| What is required |
Give again, word for word, every line below from the one that has "brown cupcake: 5 -> 4" through the one that has "red pawn: 10 -> 6", both included, and no others.

▼

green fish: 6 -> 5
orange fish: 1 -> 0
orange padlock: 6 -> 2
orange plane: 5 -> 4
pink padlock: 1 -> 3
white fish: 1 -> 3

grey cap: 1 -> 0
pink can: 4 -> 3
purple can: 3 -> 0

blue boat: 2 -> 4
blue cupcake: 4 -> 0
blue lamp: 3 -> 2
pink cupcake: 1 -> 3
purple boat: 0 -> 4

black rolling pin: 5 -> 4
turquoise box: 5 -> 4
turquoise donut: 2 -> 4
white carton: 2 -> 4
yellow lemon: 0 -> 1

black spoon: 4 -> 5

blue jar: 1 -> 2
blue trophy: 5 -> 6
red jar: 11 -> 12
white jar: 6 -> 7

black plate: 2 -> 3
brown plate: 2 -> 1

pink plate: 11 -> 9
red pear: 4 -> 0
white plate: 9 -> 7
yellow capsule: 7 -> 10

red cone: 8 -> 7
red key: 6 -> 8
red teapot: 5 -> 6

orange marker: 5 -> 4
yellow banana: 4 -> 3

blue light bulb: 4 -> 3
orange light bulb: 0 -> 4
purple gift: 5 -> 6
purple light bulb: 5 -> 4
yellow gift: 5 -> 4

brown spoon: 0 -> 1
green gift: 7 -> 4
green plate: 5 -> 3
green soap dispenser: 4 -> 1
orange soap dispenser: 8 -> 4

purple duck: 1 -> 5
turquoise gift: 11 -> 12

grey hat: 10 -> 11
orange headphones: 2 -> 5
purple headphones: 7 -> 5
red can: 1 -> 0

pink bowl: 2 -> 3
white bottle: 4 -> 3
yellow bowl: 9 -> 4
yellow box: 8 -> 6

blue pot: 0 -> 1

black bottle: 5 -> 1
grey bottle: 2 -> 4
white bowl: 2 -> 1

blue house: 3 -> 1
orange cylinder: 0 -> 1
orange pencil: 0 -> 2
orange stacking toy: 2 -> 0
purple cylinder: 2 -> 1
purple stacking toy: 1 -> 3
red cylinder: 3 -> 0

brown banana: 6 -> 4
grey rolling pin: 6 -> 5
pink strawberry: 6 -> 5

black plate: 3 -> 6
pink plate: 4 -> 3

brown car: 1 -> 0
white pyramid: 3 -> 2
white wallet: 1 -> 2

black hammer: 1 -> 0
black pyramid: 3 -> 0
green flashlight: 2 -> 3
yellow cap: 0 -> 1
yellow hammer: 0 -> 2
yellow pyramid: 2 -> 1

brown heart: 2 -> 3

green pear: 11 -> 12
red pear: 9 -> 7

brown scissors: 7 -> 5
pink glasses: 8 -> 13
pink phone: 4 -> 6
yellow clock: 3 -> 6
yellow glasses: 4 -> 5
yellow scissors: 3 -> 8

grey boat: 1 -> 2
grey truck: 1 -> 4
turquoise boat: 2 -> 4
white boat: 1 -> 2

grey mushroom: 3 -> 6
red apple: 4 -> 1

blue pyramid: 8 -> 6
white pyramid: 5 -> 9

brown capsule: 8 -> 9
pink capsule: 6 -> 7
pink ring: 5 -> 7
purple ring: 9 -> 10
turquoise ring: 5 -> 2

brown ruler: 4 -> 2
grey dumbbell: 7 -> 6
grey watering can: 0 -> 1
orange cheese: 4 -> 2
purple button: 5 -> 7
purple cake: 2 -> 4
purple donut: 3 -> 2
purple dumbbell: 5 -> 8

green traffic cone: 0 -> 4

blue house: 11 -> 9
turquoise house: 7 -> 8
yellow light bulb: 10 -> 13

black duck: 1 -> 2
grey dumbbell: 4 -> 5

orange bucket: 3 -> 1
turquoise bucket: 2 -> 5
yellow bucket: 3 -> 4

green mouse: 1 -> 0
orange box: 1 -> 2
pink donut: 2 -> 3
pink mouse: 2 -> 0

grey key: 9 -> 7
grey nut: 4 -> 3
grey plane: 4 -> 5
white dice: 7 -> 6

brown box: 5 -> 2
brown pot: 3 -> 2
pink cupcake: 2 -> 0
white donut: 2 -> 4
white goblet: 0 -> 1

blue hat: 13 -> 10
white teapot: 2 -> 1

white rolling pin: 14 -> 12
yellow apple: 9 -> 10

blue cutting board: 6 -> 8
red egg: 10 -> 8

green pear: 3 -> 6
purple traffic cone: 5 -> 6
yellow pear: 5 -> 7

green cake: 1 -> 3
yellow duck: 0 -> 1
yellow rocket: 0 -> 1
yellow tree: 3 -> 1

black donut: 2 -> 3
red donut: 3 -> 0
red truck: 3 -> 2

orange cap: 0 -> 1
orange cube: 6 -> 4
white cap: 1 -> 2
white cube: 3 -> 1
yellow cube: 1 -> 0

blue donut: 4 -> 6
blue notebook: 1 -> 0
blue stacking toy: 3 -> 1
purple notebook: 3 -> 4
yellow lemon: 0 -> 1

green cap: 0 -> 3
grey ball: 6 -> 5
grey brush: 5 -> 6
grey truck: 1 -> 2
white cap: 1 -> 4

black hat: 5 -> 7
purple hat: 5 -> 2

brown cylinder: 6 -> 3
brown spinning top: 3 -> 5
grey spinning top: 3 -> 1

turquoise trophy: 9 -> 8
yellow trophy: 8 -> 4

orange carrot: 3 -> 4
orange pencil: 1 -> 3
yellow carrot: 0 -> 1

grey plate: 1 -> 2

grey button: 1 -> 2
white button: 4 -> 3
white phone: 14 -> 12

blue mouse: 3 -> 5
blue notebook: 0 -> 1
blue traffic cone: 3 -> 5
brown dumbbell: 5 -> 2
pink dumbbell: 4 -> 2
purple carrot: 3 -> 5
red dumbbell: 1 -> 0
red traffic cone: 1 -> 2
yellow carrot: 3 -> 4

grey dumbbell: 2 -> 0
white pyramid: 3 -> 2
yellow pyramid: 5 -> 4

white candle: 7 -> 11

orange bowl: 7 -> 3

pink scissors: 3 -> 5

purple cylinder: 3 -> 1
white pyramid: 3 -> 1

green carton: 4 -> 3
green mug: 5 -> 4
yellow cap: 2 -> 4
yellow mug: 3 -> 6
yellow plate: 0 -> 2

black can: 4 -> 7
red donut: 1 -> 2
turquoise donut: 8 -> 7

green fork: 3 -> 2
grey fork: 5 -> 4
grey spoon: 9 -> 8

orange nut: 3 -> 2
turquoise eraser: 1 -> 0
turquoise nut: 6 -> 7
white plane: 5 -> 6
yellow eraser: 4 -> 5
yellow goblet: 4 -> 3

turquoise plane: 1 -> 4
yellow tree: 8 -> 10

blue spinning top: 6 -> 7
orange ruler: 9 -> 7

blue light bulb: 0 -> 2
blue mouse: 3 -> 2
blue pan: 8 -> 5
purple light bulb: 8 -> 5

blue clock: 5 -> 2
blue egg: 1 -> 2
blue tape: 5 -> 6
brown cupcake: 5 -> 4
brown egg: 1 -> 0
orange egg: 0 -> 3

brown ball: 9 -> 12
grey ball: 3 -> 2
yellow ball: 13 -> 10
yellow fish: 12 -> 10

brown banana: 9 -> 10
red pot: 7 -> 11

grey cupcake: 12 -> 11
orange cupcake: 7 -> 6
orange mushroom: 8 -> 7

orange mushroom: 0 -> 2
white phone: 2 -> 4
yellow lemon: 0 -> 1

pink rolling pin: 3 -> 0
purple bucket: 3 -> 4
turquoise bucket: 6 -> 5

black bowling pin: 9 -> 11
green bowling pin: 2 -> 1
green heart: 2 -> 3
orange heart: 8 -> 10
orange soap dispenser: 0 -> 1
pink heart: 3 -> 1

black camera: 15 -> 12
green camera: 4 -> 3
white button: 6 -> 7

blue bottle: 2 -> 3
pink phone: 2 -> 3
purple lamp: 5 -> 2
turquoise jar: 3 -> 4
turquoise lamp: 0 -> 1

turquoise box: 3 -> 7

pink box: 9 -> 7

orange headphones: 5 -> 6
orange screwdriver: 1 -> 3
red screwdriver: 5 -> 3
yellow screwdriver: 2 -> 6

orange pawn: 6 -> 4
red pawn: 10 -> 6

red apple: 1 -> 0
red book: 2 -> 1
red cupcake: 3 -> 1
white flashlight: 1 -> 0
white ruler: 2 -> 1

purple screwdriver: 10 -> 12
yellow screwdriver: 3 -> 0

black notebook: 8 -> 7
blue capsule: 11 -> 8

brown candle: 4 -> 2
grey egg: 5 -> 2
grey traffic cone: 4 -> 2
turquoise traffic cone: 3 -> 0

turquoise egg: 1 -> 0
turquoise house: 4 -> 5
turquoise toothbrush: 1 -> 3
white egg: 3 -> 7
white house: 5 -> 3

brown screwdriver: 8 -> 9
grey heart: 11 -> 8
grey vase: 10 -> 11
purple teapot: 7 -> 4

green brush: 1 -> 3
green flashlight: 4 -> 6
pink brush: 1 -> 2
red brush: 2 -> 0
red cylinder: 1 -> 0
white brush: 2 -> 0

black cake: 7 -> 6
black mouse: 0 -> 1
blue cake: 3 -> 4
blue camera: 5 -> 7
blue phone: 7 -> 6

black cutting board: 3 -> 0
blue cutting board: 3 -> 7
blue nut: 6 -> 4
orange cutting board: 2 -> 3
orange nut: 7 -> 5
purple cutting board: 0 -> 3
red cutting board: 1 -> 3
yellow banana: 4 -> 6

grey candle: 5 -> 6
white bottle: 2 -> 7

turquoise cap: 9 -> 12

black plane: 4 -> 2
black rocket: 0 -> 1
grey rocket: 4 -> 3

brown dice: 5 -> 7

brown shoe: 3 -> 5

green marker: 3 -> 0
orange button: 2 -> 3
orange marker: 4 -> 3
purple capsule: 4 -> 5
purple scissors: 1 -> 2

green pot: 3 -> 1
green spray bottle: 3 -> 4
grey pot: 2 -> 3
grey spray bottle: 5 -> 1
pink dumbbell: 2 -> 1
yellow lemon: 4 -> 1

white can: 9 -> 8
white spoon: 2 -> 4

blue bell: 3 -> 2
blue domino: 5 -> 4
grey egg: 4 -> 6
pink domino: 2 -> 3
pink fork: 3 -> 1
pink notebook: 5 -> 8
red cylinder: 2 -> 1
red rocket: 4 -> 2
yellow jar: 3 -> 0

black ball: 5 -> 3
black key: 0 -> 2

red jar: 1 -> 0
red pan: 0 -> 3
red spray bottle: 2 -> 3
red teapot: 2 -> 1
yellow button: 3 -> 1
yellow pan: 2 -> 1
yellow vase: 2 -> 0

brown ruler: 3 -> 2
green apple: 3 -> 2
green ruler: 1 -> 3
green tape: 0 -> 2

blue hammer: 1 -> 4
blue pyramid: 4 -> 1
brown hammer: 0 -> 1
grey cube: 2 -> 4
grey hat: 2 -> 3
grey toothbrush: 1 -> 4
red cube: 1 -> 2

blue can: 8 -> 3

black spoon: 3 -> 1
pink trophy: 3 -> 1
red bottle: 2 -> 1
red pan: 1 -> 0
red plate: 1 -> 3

▲

| Solved problem |
brown cupcake: 5 -> 4
brown egg: 1 -> 0
orange egg: 0 -> 3

brown ball: 9 -> 12
grey ball: 3 -> 2
yellow ball: 13 -> 10
yellow fish: 12 -> 10

brown banana: 9 -> 10
red pot: 7 -> 11

grey cupcake: 12 -> 11
orange cupcake: 7 -> 6
orange mushroom: 8 -> 7

orange mushroom: 0 -> 2
white phone: 2 -> 4
yellow lemon: 0 -> 1

pink rolling pin: 3 -> 0
purple bucket: 3 -> 4
turquoise bucket: 6 -> 5

black bowling pin: 9 -> 11
green bowling pin: 2 -> 1
green heart: 2 -> 3
orange heart: 8 -> 10
orange soap dispenser: 0 -> 1
pink heart: 3 -> 1

black camera: 15 -> 12
green camera: 4 -> 3
white button: 6 -> 7

blue bottle: 2 -> 3
pink phone: 2 -> 3
purple lamp: 5 -> 2
turquoise jar: 3 -> 4
turquoise lamp: 0 -> 1

turquoise box: 3 -> 7

pink box: 9 -> 7

orange headphones: 5 -> 6
orange screwdriver: 1 -> 3
red screwdriver: 5 -> 3
yellow screwdriver: 2 -> 6

orange pawn: 6 -> 4
red pawn: 10 -> 6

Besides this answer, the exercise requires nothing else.